▸ Task requirements:
Transcribe, without any alteration, only the lines that begin at the line containing "- type: gone" and run to the last line below.

[Object matching data]
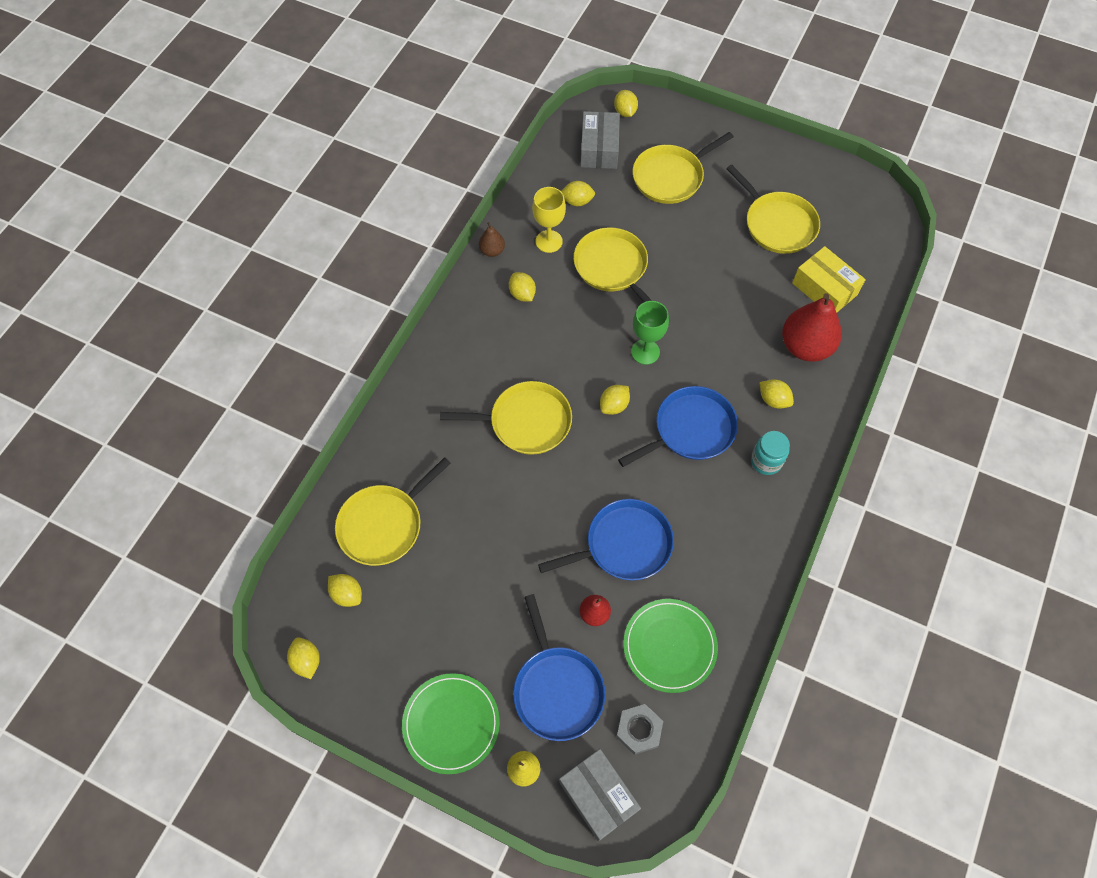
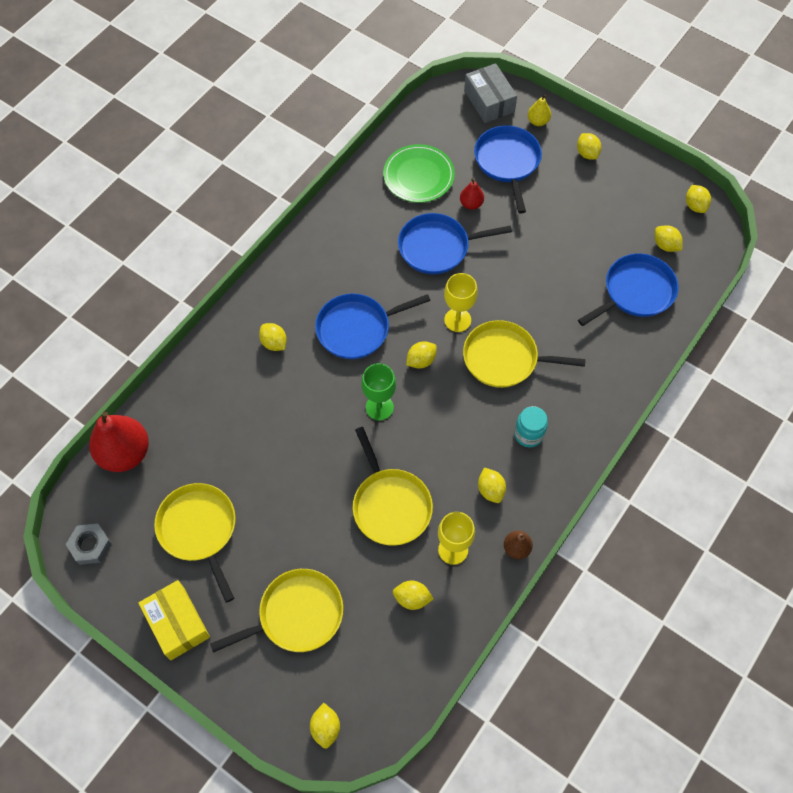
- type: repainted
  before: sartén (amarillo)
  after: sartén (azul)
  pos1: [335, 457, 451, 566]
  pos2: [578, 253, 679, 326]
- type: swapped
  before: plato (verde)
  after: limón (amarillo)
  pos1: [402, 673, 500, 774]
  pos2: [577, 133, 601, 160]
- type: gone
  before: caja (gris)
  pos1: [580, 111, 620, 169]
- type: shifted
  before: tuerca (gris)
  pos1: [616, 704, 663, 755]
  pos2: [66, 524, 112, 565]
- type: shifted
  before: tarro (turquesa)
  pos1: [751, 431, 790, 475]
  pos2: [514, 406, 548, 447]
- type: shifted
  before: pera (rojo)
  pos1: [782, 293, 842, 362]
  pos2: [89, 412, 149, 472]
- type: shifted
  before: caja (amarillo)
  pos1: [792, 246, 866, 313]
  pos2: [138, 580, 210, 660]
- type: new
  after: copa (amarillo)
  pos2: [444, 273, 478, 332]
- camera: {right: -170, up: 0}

▸ Response box:
- type: gone
  before: caja (gris)
  pos1: [580, 111, 620, 169]
- type: shifted
  before: tuerca (gris)
  pos1: [616, 704, 663, 755]
  pos2: [66, 524, 112, 565]
- type: shifted
  before: tarro (turquesa)
  pos1: [751, 431, 790, 475]
  pos2: [514, 406, 548, 447]
- type: shifted
  before: pera (rojo)
  pos1: [782, 293, 842, 362]
  pos2: [89, 412, 149, 472]
- type: shifted
  before: caja (amarillo)
  pos1: [792, 246, 866, 313]
  pos2: [138, 580, 210, 660]
- type: new
  after: copa (amarillo)
  pos2: [444, 273, 478, 332]
- camera: {right: -170, up: 0}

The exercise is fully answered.